┌─ Source records
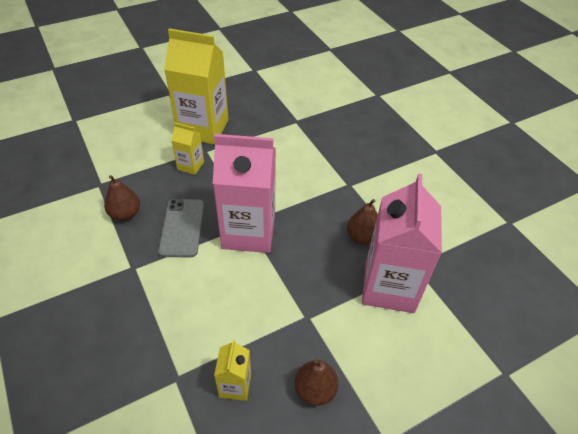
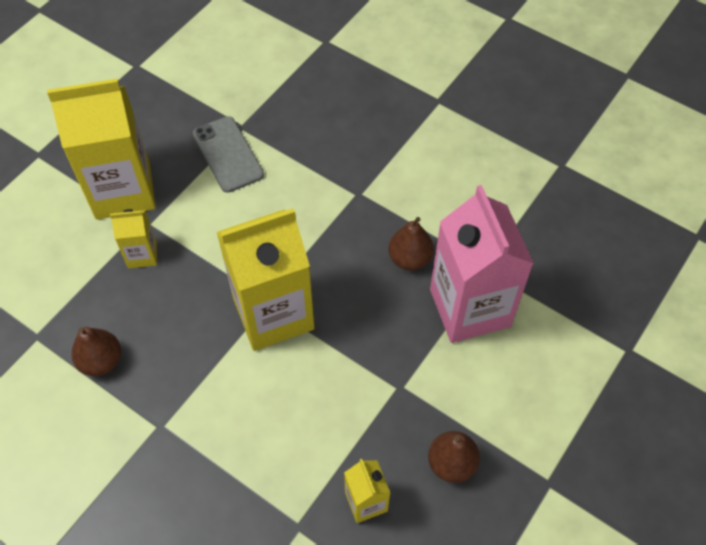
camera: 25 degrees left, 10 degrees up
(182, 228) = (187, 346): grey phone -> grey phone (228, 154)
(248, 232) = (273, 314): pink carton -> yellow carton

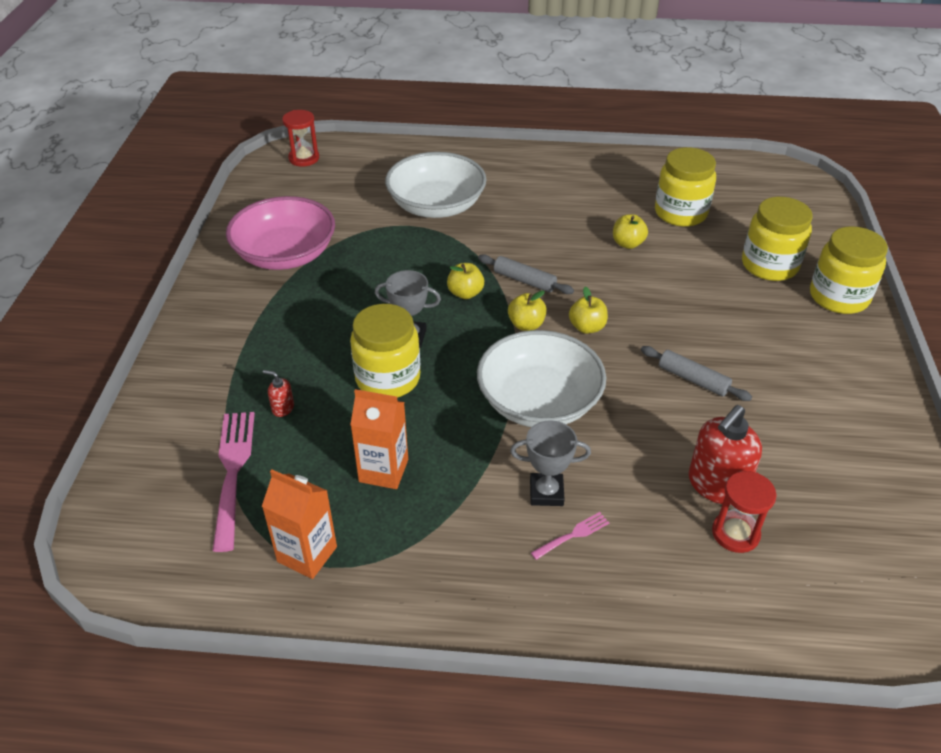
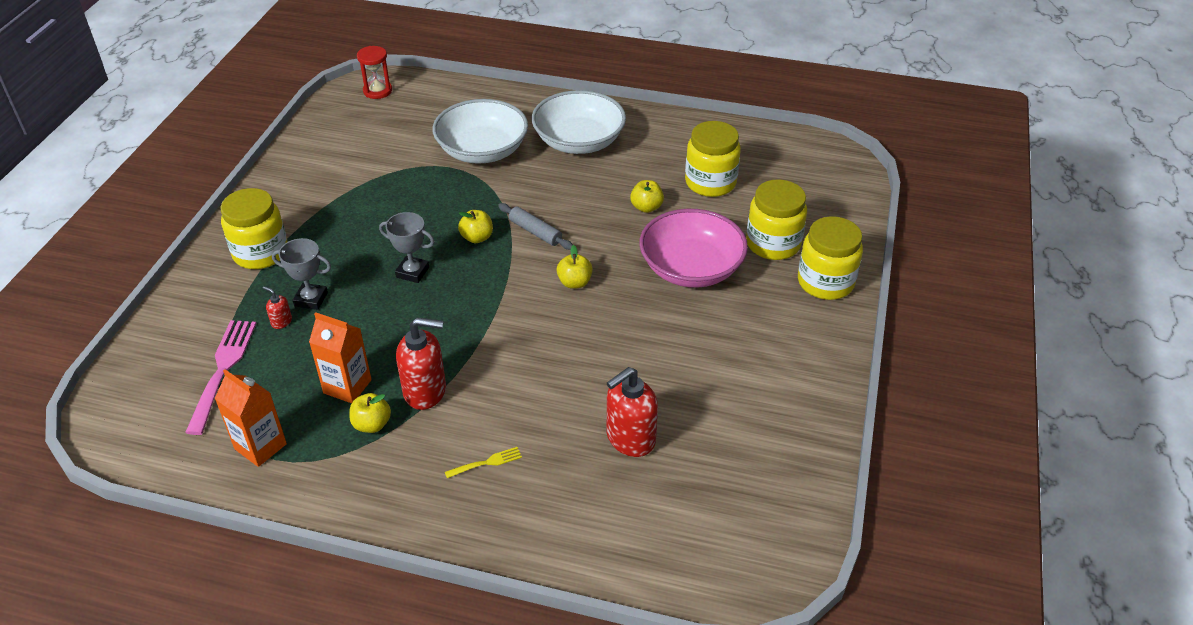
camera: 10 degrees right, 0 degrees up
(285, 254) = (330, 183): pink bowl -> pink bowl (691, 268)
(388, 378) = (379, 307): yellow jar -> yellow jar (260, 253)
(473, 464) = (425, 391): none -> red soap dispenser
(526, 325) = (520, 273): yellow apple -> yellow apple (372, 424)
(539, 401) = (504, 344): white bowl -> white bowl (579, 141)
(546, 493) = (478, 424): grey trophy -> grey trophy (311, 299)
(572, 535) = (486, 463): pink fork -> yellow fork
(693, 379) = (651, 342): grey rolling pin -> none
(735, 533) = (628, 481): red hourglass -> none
└─
┌─ Source records
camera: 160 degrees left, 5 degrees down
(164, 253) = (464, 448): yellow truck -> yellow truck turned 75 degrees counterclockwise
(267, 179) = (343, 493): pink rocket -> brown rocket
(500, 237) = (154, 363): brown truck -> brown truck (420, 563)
└─
┌─ Source records
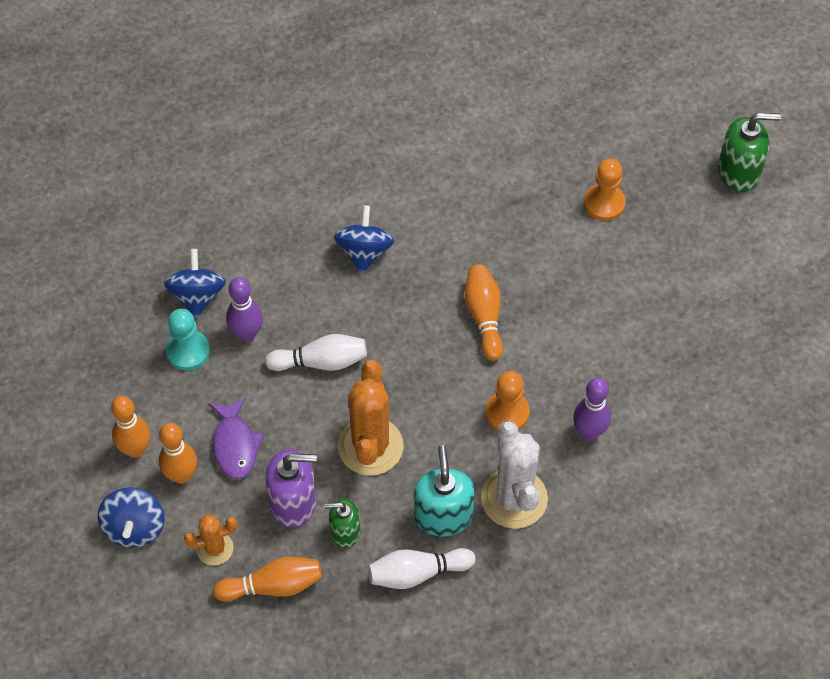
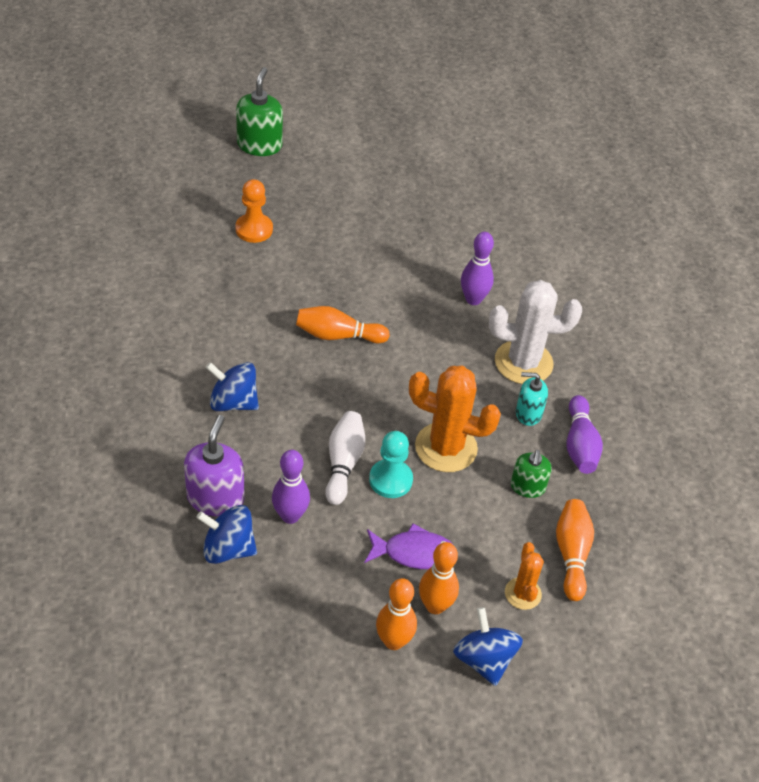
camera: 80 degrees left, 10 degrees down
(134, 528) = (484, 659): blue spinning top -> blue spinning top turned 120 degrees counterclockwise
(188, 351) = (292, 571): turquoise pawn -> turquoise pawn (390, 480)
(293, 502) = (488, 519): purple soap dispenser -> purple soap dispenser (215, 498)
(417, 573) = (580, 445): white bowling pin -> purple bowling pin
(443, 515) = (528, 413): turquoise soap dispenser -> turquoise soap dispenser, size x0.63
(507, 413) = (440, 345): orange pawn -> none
└─
> Try it:
Work from the entries above. Set down exactly and only the lines from the line with "camera: 25 degrees left, 10 degrees up" to the line with "(473, 464) = (425, 391): none", both included, and leave the pictures out.

> Task response:
camera: 25 degrees left, 10 degrees up
(182, 228) = (187, 346): grey phone -> grey phone (228, 154)
(248, 232) = (273, 314): pink carton -> yellow carton

camera: 10 degrees right, 0 degrees up
(285, 254) = (330, 183): pink bowl -> pink bowl (691, 268)
(388, 378) = (379, 307): yellow jar -> yellow jar (260, 253)
(473, 464) = (425, 391): none -> red soap dispenser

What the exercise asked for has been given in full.